== Work item ==
Copy each line below in which the string "VBAT" occurs.

Segment Start: Dataset

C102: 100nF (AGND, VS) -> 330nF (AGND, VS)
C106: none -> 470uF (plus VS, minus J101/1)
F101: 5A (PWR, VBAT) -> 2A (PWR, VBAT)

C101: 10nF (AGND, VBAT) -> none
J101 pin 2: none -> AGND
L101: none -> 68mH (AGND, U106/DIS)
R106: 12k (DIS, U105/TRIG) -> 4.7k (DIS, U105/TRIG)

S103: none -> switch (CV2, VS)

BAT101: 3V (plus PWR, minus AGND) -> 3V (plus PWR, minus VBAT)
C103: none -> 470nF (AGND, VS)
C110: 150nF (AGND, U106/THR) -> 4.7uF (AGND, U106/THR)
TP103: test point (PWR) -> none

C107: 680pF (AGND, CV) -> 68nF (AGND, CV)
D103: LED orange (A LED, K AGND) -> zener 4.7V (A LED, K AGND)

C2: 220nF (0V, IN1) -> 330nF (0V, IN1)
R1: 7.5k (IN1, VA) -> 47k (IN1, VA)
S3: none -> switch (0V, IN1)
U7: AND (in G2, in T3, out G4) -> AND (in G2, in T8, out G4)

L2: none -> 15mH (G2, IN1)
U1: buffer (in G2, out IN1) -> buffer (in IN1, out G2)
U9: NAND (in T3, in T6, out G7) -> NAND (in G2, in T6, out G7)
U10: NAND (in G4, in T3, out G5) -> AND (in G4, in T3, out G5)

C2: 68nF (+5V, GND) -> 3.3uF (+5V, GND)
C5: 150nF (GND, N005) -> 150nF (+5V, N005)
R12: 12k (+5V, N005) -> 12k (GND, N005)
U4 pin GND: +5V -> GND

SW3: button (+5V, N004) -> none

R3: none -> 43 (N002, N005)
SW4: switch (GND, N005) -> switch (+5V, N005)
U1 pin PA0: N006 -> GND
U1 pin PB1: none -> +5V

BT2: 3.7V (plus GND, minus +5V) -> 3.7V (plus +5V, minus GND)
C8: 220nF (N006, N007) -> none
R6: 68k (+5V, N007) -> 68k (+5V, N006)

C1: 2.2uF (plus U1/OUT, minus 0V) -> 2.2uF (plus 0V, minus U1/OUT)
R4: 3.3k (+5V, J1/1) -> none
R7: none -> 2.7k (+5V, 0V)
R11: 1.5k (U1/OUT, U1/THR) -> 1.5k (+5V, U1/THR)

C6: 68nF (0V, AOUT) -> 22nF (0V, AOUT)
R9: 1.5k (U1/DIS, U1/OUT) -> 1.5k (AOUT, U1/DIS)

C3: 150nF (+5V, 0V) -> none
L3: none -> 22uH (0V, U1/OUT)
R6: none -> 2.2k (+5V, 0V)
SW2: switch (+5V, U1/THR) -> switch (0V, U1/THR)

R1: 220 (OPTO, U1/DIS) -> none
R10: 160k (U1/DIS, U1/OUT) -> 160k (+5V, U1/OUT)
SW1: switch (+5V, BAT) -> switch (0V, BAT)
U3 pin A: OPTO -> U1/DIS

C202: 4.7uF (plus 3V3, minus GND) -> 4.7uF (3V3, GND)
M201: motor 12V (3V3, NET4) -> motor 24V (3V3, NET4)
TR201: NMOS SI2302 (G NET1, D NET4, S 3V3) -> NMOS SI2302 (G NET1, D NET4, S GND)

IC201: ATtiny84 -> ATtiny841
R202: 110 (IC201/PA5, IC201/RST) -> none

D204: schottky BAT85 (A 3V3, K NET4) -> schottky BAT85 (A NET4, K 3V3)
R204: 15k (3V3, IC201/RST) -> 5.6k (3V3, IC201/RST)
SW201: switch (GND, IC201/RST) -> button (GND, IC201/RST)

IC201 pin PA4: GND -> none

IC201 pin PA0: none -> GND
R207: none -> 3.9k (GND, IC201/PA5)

Segment End: Dataset

== Result for this exercise ==
F101: 5A (PWR, VBAT) -> 2A (PWR, VBAT)
C101: 10nF (AGND, VBAT) -> none
BAT101: 3V (plus PWR, minus AGND) -> 3V (plus PWR, minus VBAT)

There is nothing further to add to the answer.